+++ Stored records +++

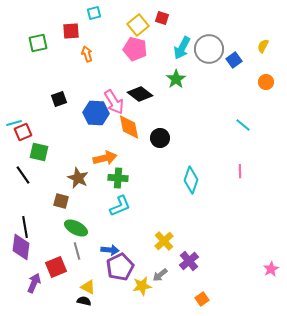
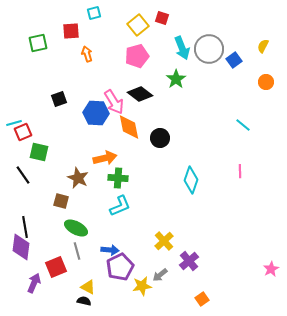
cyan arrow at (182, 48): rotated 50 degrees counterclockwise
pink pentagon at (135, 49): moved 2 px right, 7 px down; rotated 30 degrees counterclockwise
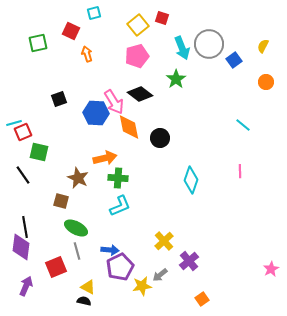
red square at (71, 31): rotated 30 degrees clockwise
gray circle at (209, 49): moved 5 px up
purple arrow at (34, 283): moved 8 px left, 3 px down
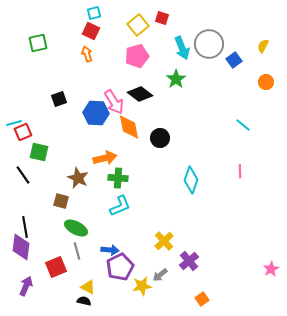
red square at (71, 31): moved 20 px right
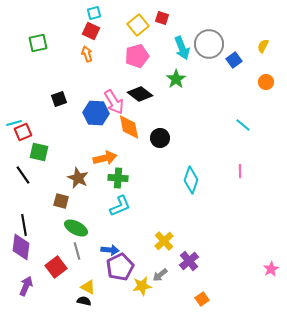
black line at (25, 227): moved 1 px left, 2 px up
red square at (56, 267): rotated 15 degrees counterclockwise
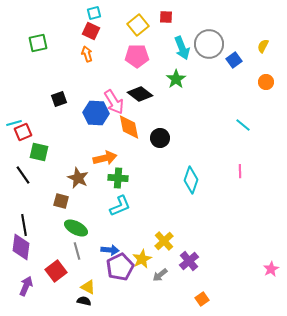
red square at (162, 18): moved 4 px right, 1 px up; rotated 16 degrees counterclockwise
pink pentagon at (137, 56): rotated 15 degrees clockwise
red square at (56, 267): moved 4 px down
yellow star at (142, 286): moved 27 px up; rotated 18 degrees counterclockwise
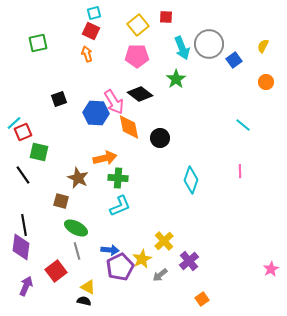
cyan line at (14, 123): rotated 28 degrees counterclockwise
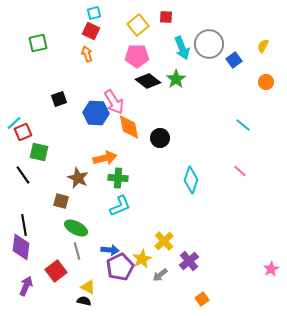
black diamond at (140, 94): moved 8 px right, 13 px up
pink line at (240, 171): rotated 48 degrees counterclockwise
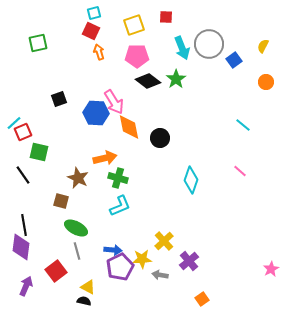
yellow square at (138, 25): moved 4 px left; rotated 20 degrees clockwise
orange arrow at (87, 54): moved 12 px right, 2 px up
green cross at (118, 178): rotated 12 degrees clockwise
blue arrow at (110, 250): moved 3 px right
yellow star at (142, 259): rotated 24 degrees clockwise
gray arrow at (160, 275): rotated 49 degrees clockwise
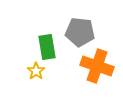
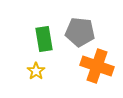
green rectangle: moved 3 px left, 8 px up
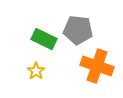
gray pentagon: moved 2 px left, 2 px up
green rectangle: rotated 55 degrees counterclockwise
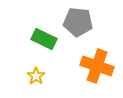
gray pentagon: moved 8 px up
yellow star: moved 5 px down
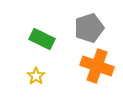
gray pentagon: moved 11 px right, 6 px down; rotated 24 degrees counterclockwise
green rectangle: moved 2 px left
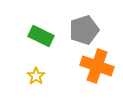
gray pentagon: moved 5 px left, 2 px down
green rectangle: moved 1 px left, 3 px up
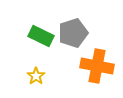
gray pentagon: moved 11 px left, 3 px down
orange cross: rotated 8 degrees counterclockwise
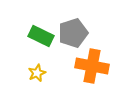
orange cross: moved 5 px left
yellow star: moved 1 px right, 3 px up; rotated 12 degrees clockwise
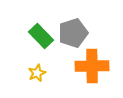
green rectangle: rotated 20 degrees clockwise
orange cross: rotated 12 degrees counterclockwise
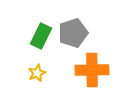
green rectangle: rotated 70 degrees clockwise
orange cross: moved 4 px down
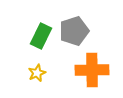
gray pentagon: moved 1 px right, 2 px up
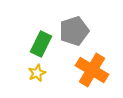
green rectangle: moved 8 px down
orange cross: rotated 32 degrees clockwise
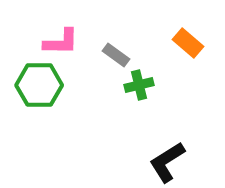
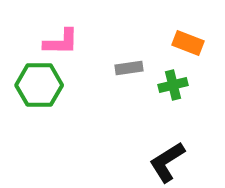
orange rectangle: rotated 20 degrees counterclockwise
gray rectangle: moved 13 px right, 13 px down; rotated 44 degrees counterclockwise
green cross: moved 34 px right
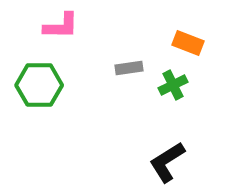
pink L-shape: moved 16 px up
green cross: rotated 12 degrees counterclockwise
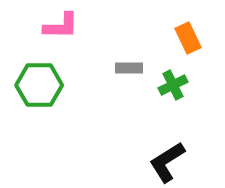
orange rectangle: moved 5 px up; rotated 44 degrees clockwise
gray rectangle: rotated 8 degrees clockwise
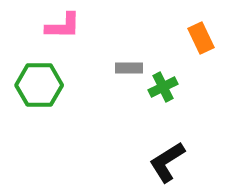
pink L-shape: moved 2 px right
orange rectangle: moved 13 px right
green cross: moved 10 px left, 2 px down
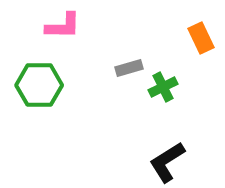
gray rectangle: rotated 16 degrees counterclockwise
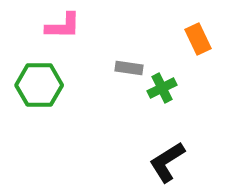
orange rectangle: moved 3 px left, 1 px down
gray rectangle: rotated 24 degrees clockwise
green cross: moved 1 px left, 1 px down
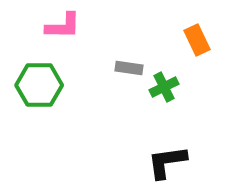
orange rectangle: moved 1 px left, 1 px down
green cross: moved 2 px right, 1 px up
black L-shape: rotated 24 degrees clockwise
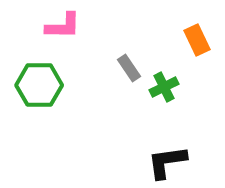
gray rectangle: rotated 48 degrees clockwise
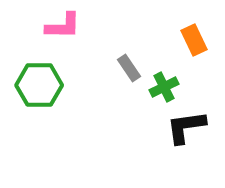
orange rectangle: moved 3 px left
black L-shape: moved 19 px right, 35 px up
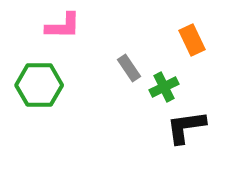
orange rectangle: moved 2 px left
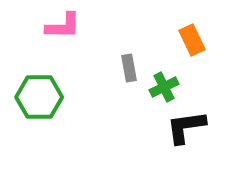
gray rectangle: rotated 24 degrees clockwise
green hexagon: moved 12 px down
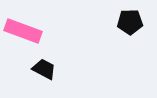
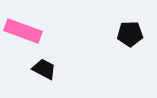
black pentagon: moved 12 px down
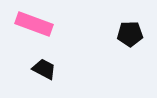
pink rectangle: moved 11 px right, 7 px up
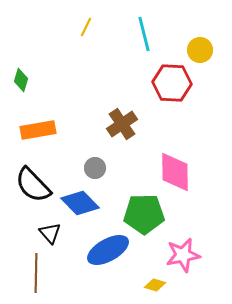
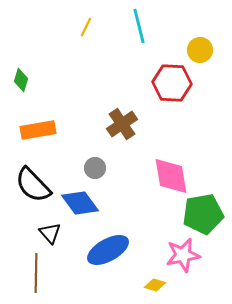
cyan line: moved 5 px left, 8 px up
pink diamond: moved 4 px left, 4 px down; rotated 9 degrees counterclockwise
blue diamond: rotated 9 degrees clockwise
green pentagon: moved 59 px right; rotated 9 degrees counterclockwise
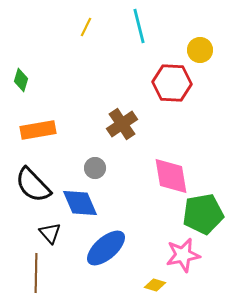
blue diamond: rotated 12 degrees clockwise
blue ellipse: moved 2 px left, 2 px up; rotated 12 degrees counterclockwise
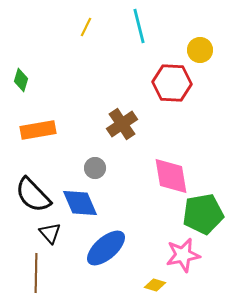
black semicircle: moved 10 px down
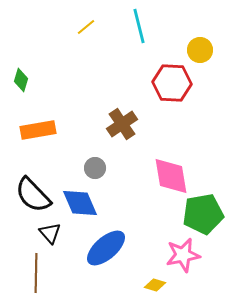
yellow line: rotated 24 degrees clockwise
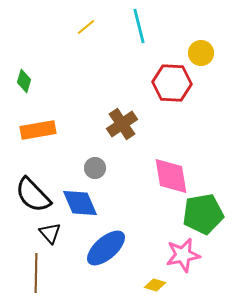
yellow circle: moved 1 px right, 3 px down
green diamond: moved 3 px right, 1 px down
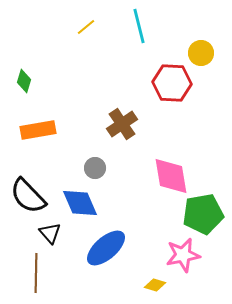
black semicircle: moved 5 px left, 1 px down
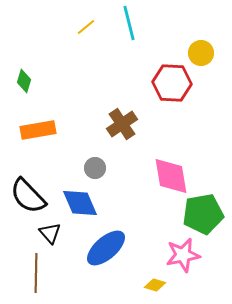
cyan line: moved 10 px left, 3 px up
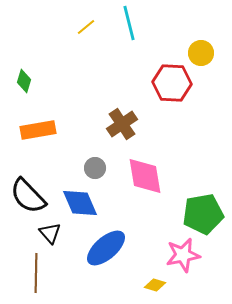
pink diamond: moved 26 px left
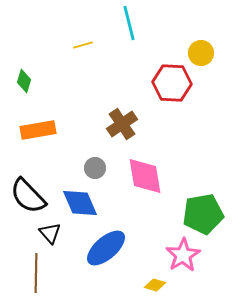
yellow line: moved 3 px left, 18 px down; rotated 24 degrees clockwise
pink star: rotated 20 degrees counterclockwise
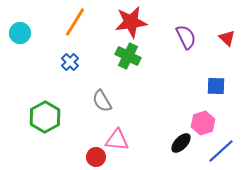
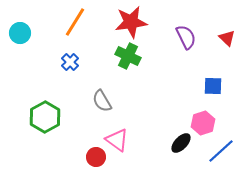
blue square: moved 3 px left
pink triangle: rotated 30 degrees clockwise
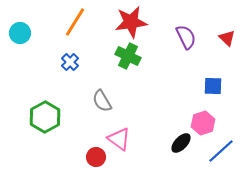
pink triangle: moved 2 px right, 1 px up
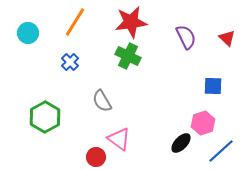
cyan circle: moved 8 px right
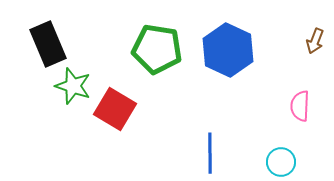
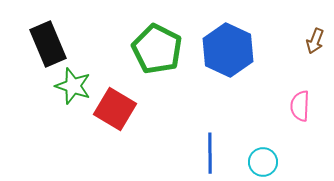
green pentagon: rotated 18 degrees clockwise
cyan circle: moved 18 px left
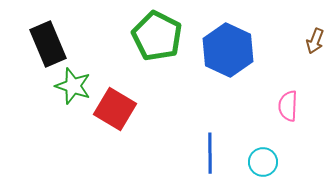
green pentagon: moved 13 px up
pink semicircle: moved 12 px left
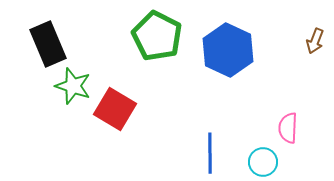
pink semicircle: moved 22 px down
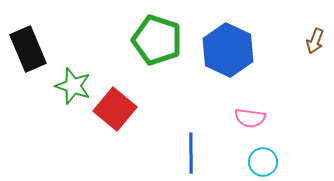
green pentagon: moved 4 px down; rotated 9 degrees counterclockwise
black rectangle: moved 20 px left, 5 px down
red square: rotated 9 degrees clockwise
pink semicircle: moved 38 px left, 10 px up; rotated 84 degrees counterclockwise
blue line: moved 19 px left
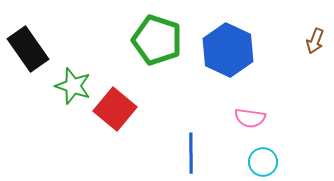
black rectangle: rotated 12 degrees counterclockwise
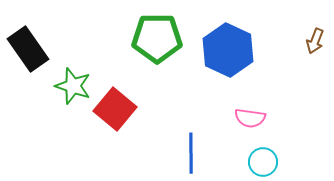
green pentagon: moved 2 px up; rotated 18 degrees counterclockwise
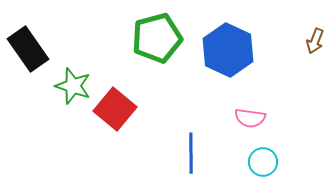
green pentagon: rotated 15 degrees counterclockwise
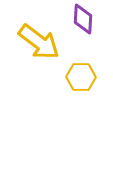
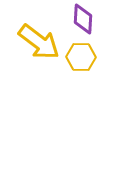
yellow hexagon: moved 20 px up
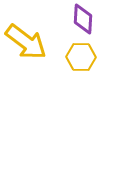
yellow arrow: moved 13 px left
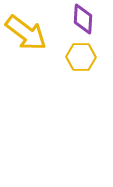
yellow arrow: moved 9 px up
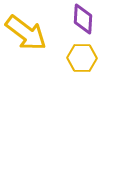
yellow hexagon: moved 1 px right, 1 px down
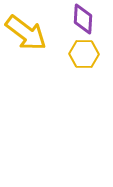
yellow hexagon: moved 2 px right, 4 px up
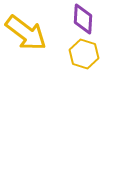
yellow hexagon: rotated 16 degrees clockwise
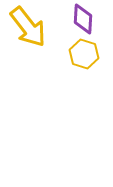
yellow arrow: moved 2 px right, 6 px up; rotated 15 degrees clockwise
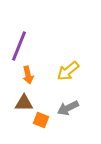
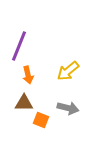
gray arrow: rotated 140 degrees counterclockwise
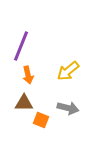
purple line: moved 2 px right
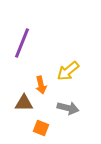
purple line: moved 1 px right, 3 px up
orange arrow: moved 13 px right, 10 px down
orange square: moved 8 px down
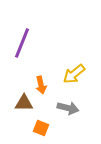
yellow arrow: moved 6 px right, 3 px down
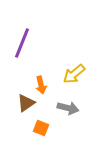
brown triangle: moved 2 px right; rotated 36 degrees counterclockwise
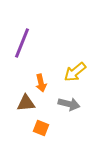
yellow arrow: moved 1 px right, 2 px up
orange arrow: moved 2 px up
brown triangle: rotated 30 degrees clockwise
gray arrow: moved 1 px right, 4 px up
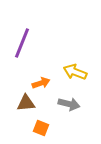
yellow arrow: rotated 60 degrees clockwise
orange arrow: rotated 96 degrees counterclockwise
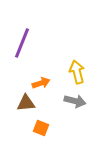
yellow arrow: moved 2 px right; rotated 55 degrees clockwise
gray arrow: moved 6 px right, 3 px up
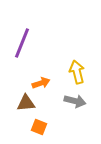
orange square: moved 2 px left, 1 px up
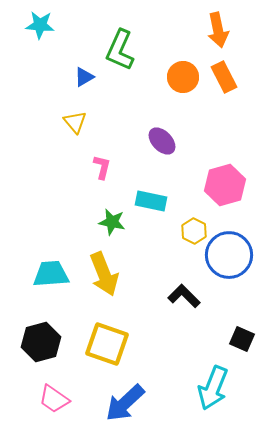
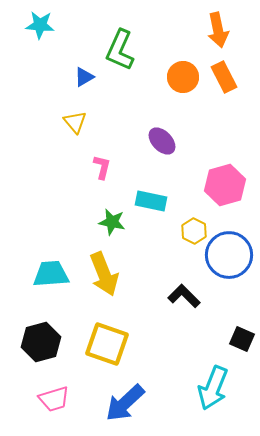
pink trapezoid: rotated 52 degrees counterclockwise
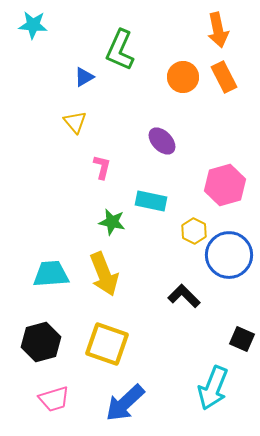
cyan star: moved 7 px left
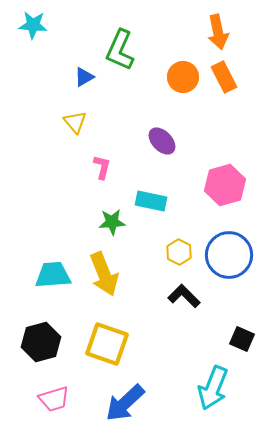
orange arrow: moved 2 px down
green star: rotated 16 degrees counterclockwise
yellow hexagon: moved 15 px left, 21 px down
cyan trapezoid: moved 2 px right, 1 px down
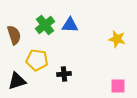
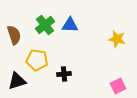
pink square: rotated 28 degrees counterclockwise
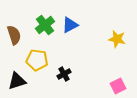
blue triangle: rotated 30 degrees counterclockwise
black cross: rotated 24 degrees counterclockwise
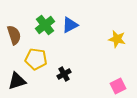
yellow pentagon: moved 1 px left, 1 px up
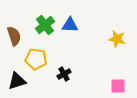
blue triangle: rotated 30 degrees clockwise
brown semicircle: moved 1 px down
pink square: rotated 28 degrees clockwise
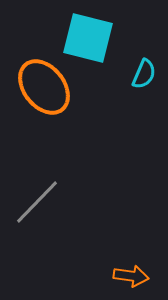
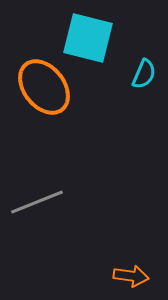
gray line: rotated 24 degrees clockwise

+++

## Your task
Rewrite all the records above as a numbered list, leaving out blank lines and every picture.

## Result below
1. cyan arrow at (182, 48): rotated 50 degrees counterclockwise
2. pink pentagon at (135, 49): moved 2 px right, 7 px down; rotated 30 degrees counterclockwise
3. red square at (71, 31): rotated 30 degrees clockwise
4. gray circle at (209, 49): moved 5 px up
5. purple arrow at (34, 283): moved 8 px left, 3 px down
6. red square at (71, 31): moved 20 px right
7. black line at (25, 227): moved 1 px left, 2 px up
8. red square at (56, 267): rotated 15 degrees counterclockwise
9. red square at (162, 18): moved 4 px right, 1 px up; rotated 16 degrees counterclockwise
10. pink pentagon at (137, 56): rotated 15 degrees clockwise
11. red square at (56, 267): moved 4 px down
12. yellow star at (142, 286): moved 27 px up; rotated 18 degrees counterclockwise
13. cyan line at (14, 123): rotated 28 degrees counterclockwise
14. black diamond at (140, 94): moved 8 px right, 13 px up
15. pink line at (240, 171): rotated 48 degrees counterclockwise
16. yellow square at (138, 25): moved 4 px left; rotated 20 degrees clockwise
17. orange arrow at (87, 54): moved 12 px right, 2 px up
18. green cross at (118, 178): rotated 12 degrees clockwise
19. blue arrow at (110, 250): moved 3 px right
20. yellow star at (142, 259): rotated 24 degrees clockwise
21. gray arrow at (160, 275): rotated 49 degrees clockwise
22. green rectangle: moved 3 px left, 8 px up
23. gray pentagon: moved 2 px left, 2 px up
24. green rectangle: rotated 55 degrees counterclockwise
25. gray pentagon: moved 8 px up
26. yellow star: moved 5 px down
27. gray pentagon: moved 11 px right, 6 px down; rotated 24 degrees counterclockwise
28. green rectangle: moved 2 px left
29. gray pentagon: moved 5 px left, 2 px down
30. green rectangle: moved 1 px left, 3 px up
31. gray pentagon: moved 11 px left, 3 px down
32. orange cross: rotated 8 degrees counterclockwise
33. orange cross: moved 5 px left
34. yellow star: moved 1 px right, 3 px up; rotated 12 degrees clockwise
35. green rectangle: rotated 20 degrees clockwise
36. orange cross: rotated 12 degrees counterclockwise
37. green rectangle: rotated 70 degrees clockwise
38. orange cross: moved 4 px down
39. gray pentagon: moved 1 px right, 2 px up
40. green rectangle: moved 8 px down
41. orange cross: rotated 32 degrees clockwise
42. orange rectangle: rotated 20 degrees counterclockwise
43. gray rectangle: moved 13 px right, 13 px down; rotated 44 degrees counterclockwise
44. green cross: moved 34 px right
45. pink L-shape: moved 16 px up
46. green cross: rotated 12 degrees counterclockwise
47. orange rectangle: moved 5 px up; rotated 44 degrees clockwise
48. gray rectangle: rotated 8 degrees clockwise
49. pink L-shape: moved 2 px right
50. orange rectangle: moved 13 px right
51. green cross: moved 10 px left, 2 px down
52. gray rectangle: rotated 16 degrees counterclockwise
53. orange rectangle: moved 3 px left, 1 px down
54. gray rectangle: rotated 24 degrees clockwise
55. green cross: moved 1 px left, 1 px down
56. orange rectangle: moved 1 px left, 1 px down
57. green cross: moved 2 px right, 1 px up
58. black L-shape: rotated 24 degrees clockwise
59. gray rectangle: rotated 48 degrees clockwise
60. orange rectangle: moved 3 px left
61. black L-shape: moved 19 px right, 35 px up
62. orange rectangle: moved 2 px left
63. gray rectangle: rotated 24 degrees clockwise
64. green hexagon: moved 12 px down
65. black pentagon: moved 12 px down
66. pink rectangle: moved 11 px right, 7 px up
67. cyan line: moved 5 px left, 8 px up
68. pink diamond: moved 4 px left, 4 px down; rotated 9 degrees counterclockwise
69. blue diamond: rotated 9 degrees clockwise
70. green pentagon: moved 59 px right; rotated 9 degrees counterclockwise
71. blue diamond: rotated 12 degrees clockwise
72. blue ellipse: moved 2 px left, 2 px up; rotated 12 degrees counterclockwise
73. black semicircle: moved 10 px down
74. yellow line: rotated 24 degrees clockwise
75. yellow circle: moved 1 px right, 3 px down
76. green diamond: moved 3 px right, 1 px down
77. black semicircle: moved 5 px left, 1 px down
78. cyan line: moved 10 px left, 3 px up
79. pink diamond: moved 26 px left
80. yellow line: moved 3 px left, 18 px down; rotated 24 degrees clockwise
81. pink star: rotated 20 degrees counterclockwise
82. blue square: moved 3 px left
83. pink triangle: rotated 30 degrees clockwise
84. pink triangle: moved 2 px right, 1 px up
85. cyan circle: moved 8 px right
86. green pentagon: rotated 18 degrees clockwise
87. cyan circle: moved 18 px left
88. green pentagon: moved 13 px up
89. pink semicircle: moved 12 px left
90. pink semicircle: moved 22 px down
91. green pentagon: moved 4 px down; rotated 9 degrees counterclockwise
92. black rectangle: moved 20 px left, 5 px down
93. red square: rotated 9 degrees clockwise
94. pink semicircle: moved 38 px left, 10 px up; rotated 84 degrees counterclockwise
95. blue line: moved 19 px left
96. black rectangle: rotated 12 degrees counterclockwise
97. green pentagon: moved 2 px up; rotated 18 degrees counterclockwise
98. green pentagon: rotated 15 degrees counterclockwise
99. yellow hexagon: moved 20 px up
100. yellow arrow: moved 13 px left
101. yellow arrow: moved 9 px up
102. yellow hexagon: moved 1 px right, 1 px down
103. yellow hexagon: moved 2 px right, 4 px up
104. yellow hexagon: rotated 16 degrees clockwise
105. yellow arrow: moved 2 px right, 6 px up; rotated 15 degrees clockwise
106. gray arrow: rotated 140 degrees counterclockwise
107. purple line: moved 2 px right
108. purple line: moved 1 px right, 3 px up
109. orange arrow: moved 13 px right, 10 px down
110. orange square: moved 8 px down
111. yellow arrow: moved 6 px right, 3 px down
112. brown triangle: moved 2 px right; rotated 36 degrees counterclockwise
113. yellow arrow: moved 1 px right, 2 px up
114. orange arrow: moved 2 px up
115. brown triangle: rotated 30 degrees clockwise
116. gray arrow: moved 1 px right, 4 px up
117. yellow arrow: rotated 60 degrees clockwise
118. orange arrow: rotated 96 degrees counterclockwise
119. yellow arrow: moved 2 px right; rotated 55 degrees clockwise
120. gray arrow: moved 6 px right, 3 px up
121. orange square: moved 2 px left, 1 px up
122. pink trapezoid: rotated 52 degrees counterclockwise
123. cyan star: moved 7 px left
124. orange arrow: moved 2 px down
125. green star: rotated 16 degrees counterclockwise
126. yellow hexagon: moved 15 px left, 21 px down
127. cyan trapezoid: moved 2 px right, 1 px down
128. pink square: rotated 28 degrees counterclockwise
129. blue triangle: rotated 30 degrees counterclockwise
130. black cross: rotated 24 degrees counterclockwise
131. yellow pentagon: moved 1 px left, 1 px up
132. blue triangle: rotated 30 degrees clockwise
133. brown semicircle: moved 1 px down
134. pink square: rotated 28 degrees clockwise
135. gray line: rotated 24 degrees clockwise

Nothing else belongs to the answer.